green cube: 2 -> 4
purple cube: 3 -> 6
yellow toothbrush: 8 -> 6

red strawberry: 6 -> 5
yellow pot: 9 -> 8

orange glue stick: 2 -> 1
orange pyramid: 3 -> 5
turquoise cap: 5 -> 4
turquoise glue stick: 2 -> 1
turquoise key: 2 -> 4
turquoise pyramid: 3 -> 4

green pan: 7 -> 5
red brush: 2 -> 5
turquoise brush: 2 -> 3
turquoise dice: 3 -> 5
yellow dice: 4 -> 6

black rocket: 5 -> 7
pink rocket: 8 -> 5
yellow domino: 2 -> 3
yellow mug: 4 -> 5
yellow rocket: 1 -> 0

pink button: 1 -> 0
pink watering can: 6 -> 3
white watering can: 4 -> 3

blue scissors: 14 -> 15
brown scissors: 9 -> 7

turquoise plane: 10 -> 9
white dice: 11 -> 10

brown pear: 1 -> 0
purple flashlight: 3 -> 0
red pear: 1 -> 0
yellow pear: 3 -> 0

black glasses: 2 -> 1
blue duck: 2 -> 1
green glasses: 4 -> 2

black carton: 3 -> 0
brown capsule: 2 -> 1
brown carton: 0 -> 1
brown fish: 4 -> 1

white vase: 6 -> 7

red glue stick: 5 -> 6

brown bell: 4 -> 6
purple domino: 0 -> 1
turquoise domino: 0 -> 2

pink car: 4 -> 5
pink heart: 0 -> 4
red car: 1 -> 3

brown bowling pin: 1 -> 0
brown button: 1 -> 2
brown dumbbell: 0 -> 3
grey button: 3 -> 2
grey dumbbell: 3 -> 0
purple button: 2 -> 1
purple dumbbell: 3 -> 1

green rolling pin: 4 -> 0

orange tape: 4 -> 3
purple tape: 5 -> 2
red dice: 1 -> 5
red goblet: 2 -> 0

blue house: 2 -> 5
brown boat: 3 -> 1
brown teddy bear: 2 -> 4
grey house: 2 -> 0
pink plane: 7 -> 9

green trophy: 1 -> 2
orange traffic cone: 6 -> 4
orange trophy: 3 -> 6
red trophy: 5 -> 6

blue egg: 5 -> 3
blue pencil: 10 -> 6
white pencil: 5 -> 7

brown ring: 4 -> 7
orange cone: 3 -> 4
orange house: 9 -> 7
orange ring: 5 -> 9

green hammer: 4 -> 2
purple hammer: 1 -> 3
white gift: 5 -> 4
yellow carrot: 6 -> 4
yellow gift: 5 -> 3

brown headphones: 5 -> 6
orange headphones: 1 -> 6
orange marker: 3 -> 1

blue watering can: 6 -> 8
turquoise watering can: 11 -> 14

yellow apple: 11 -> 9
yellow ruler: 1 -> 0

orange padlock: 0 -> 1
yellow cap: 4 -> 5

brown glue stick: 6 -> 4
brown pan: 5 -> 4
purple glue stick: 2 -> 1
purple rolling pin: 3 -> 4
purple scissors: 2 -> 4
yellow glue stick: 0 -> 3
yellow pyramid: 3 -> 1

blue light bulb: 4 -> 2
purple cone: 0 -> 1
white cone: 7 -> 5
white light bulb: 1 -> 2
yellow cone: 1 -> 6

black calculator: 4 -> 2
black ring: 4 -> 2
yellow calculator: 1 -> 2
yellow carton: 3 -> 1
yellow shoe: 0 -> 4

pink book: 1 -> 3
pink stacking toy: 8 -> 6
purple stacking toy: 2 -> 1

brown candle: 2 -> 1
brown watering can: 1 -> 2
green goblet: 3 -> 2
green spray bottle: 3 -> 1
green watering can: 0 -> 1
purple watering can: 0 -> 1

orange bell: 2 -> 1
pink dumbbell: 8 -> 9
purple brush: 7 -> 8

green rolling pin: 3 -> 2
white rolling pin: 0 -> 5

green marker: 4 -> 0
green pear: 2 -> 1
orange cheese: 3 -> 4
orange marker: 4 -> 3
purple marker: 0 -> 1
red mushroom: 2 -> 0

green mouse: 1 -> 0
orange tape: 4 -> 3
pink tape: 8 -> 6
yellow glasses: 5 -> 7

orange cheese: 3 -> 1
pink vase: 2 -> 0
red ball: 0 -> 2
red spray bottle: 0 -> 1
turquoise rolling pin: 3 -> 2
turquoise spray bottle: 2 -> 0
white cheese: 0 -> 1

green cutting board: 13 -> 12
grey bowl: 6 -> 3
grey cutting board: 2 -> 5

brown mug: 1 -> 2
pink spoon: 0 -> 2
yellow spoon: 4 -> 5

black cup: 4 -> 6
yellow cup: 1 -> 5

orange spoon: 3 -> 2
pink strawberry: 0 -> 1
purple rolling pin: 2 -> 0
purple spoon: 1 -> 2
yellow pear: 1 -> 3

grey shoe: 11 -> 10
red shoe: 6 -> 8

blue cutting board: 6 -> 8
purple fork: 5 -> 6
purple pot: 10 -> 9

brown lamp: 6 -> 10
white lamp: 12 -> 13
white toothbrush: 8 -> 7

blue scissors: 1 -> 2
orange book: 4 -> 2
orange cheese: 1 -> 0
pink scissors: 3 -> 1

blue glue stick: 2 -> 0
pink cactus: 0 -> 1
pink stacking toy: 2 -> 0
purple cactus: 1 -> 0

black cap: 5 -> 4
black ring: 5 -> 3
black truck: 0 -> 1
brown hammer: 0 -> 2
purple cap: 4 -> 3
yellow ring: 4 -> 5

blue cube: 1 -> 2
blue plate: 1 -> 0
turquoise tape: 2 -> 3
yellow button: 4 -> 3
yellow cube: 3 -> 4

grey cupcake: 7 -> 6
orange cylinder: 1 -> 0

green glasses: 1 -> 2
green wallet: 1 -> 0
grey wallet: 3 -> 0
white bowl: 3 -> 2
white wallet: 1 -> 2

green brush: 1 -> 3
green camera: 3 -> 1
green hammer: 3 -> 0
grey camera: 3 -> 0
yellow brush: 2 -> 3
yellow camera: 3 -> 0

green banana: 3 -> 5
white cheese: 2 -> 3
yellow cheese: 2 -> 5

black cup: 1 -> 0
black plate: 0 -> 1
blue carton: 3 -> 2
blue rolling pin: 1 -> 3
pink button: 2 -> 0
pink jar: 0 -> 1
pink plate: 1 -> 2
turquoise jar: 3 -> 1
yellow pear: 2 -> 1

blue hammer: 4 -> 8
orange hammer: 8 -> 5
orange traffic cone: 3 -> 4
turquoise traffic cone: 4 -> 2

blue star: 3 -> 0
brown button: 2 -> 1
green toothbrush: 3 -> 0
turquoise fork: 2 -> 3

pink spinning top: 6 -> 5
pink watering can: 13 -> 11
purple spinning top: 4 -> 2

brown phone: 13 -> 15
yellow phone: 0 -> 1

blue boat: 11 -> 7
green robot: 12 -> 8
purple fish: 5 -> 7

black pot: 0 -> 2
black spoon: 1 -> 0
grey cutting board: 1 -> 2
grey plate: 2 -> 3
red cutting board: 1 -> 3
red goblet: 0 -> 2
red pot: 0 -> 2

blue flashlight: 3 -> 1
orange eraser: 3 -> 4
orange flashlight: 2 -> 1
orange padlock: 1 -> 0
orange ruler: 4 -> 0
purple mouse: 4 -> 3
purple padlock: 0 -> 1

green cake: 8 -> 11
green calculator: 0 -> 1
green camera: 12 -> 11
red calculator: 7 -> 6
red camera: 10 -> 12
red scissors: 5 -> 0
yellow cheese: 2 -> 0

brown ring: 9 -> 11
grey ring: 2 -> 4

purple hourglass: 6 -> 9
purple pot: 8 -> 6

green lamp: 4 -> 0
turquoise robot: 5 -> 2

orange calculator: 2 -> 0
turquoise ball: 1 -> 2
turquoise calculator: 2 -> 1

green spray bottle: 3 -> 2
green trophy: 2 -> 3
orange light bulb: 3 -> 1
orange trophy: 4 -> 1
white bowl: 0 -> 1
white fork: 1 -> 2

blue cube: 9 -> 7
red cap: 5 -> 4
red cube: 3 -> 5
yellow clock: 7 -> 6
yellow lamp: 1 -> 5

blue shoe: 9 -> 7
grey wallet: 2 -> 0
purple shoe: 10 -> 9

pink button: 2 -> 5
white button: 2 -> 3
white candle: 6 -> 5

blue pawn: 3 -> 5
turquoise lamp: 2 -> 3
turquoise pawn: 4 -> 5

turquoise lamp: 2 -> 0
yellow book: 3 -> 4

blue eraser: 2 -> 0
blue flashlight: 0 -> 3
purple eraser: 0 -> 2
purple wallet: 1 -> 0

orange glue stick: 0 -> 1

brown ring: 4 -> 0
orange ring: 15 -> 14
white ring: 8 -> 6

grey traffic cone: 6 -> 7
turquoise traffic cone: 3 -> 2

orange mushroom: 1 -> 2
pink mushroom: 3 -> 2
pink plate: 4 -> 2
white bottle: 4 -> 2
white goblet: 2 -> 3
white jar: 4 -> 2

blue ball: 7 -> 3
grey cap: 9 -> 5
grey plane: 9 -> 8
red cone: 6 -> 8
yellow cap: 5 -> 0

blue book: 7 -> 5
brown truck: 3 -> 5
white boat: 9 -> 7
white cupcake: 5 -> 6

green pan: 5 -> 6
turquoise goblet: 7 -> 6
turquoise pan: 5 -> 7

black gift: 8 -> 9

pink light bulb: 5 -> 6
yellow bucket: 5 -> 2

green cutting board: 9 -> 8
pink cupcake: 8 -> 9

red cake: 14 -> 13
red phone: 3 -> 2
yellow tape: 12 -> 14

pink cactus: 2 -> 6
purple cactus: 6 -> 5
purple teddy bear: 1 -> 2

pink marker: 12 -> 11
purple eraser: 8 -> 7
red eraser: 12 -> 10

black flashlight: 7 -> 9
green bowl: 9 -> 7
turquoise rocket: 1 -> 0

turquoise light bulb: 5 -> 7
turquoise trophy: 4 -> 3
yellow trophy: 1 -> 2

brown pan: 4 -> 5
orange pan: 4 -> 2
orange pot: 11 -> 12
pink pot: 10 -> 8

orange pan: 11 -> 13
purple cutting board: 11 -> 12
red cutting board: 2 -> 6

···

→ ACTION ITEM
In the listing above, start at the line with "blue boat: 11 -> 7", go on through the line with "orange eraser: 3 -> 4", and copy each of those lines exactly; leave out all the rest.

→ SOLVED EXERCISE
blue boat: 11 -> 7
green robot: 12 -> 8
purple fish: 5 -> 7

black pot: 0 -> 2
black spoon: 1 -> 0
grey cutting board: 1 -> 2
grey plate: 2 -> 3
red cutting board: 1 -> 3
red goblet: 0 -> 2
red pot: 0 -> 2

blue flashlight: 3 -> 1
orange eraser: 3 -> 4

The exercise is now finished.